*** EXERCISE DATA ***
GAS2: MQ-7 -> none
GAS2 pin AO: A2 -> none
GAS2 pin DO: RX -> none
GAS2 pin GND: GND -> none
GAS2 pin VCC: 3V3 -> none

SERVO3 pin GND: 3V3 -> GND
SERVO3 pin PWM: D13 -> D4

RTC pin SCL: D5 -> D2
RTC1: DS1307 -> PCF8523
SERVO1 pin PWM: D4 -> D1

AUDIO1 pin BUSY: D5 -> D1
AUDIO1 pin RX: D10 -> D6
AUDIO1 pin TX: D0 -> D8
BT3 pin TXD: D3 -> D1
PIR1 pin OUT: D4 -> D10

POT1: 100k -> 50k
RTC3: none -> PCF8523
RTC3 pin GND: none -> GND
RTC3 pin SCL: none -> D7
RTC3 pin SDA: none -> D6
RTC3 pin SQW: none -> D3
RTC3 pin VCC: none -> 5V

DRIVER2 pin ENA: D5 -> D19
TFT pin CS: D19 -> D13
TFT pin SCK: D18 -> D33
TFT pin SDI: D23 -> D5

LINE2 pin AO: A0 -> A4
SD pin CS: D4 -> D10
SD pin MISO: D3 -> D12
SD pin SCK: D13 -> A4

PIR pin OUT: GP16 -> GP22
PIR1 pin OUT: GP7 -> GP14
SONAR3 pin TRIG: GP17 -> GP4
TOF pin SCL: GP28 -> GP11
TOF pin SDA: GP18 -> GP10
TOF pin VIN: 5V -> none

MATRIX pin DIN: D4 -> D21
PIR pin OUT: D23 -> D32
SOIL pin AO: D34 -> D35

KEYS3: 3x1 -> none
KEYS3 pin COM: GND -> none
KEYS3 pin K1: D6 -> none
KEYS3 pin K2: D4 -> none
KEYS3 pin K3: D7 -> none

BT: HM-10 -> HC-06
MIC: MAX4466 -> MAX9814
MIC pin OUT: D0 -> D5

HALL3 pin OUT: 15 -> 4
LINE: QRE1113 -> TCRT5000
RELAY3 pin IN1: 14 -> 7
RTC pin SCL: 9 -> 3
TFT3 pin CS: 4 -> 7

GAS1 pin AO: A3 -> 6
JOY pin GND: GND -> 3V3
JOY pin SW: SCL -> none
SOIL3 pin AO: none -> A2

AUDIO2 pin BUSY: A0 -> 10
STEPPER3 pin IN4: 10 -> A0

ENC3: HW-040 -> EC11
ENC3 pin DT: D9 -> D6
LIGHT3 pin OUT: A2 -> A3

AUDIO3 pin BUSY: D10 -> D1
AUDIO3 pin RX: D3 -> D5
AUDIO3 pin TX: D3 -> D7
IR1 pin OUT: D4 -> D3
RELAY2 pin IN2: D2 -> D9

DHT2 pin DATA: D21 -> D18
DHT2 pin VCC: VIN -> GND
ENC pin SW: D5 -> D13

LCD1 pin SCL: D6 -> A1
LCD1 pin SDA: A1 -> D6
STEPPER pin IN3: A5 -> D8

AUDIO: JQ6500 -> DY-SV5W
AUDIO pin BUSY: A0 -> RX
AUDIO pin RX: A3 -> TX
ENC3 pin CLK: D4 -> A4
***
The full set of records is to be written out once more, word for word.

WRITTEN ANSWER:
GAS2: MQ-7 -> none
GAS2 pin AO: A2 -> none
GAS2 pin DO: RX -> none
GAS2 pin GND: GND -> none
GAS2 pin VCC: 3V3 -> none

SERVO3 pin GND: 3V3 -> GND
SERVO3 pin PWM: D13 -> D4

RTC pin SCL: D5 -> D2
RTC1: DS1307 -> PCF8523
SERVO1 pin PWM: D4 -> D1

AUDIO1 pin BUSY: D5 -> D1
AUDIO1 pin RX: D10 -> D6
AUDIO1 pin TX: D0 -> D8
BT3 pin TXD: D3 -> D1
PIR1 pin OUT: D4 -> D10

POT1: 100k -> 50k
RTC3: none -> PCF8523
RTC3 pin GND: none -> GND
RTC3 pin SCL: none -> D7
RTC3 pin SDA: none -> D6
RTC3 pin SQW: none -> D3
RTC3 pin VCC: none -> 5V

DRIVER2 pin ENA: D5 -> D19
TFT pin CS: D19 -> D13
TFT pin SCK: D18 -> D33
TFT pin SDI: D23 -> D5

LINE2 pin AO: A0 -> A4
SD pin CS: D4 -> D10
SD pin MISO: D3 -> D12
SD pin SCK: D13 -> A4

PIR pin OUT: GP16 -> GP22
PIR1 pin OUT: GP7 -> GP14
SONAR3 pin TRIG: GP17 -> GP4
TOF pin SCL: GP28 -> GP11
TOF pin SDA: GP18 -> GP10
TOF pin VIN: 5V -> none

MATRIX pin DIN: D4 -> D21
PIR pin OUT: D23 -> D32
SOIL pin AO: D34 -> D35

KEYS3: 3x1 -> none
KEYS3 pin COM: GND -> none
KEYS3 pin K1: D6 -> none
KEYS3 pin K2: D4 -> none
KEYS3 pin K3: D7 -> none

BT: HM-10 -> HC-06
MIC: MAX4466 -> MAX9814
MIC pin OUT: D0 -> D5

HALL3 pin OUT: 15 -> 4
LINE: QRE1113 -> TCRT5000
RELAY3 pin IN1: 14 -> 7
RTC pin SCL: 9 -> 3
TFT3 pin CS: 4 -> 7

GAS1 pin AO: A3 -> 6
JOY pin GND: GND -> 3V3
JOY pin SW: SCL -> none
SOIL3 pin AO: none -> A2

AUDIO2 pin BUSY: A0 -> 10
STEPPER3 pin IN4: 10 -> A0

ENC3: HW-040 -> EC11
ENC3 pin DT: D9 -> D6
LIGHT3 pin OUT: A2 -> A3

AUDIO3 pin BUSY: D10 -> D1
AUDIO3 pin RX: D3 -> D5
AUDIO3 pin TX: D3 -> D7
IR1 pin OUT: D4 -> D3
RELAY2 pin IN2: D2 -> D9

DHT2 pin DATA: D21 -> D18
DHT2 pin VCC: VIN -> GND
ENC pin SW: D5 -> D13

LCD1 pin SCL: D6 -> A1
LCD1 pin SDA: A1 -> D6
STEPPER pin IN3: A5 -> D8

AUDIO: JQ6500 -> DY-SV5W
AUDIO pin BUSY: A0 -> RX
AUDIO pin RX: A3 -> TX
ENC3 pin CLK: D4 -> A4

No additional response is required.